* **Exercise instructions**:
Repeat the data that follows verbatim. Images are not part of the copy.

:: Information

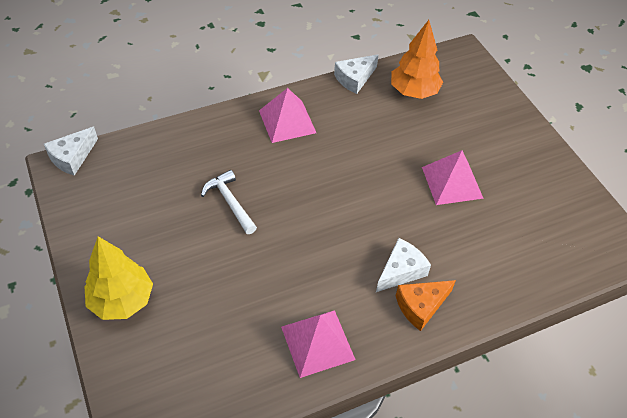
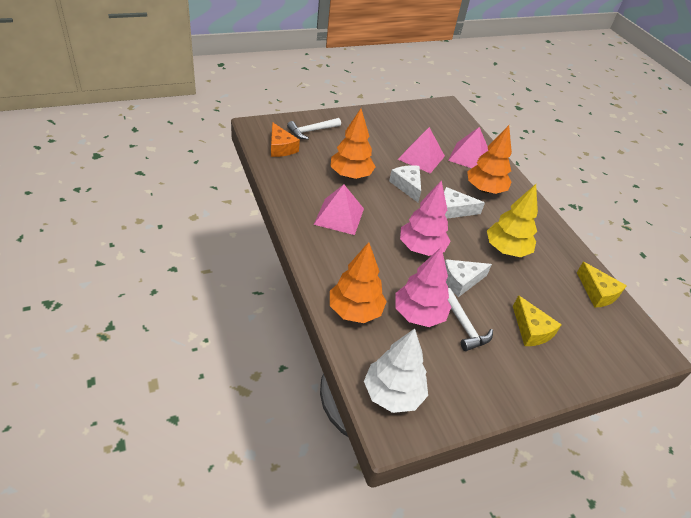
orange tree: 1 -> 3
pink tree: 0 -> 2
white hammer: 1 -> 2
white tree: 0 -> 1
yellow cheese: 0 -> 2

::::

* **Completed exercise**:
orange tree: 1 -> 3
pink tree: 0 -> 2
white hammer: 1 -> 2
white tree: 0 -> 1
yellow cheese: 0 -> 2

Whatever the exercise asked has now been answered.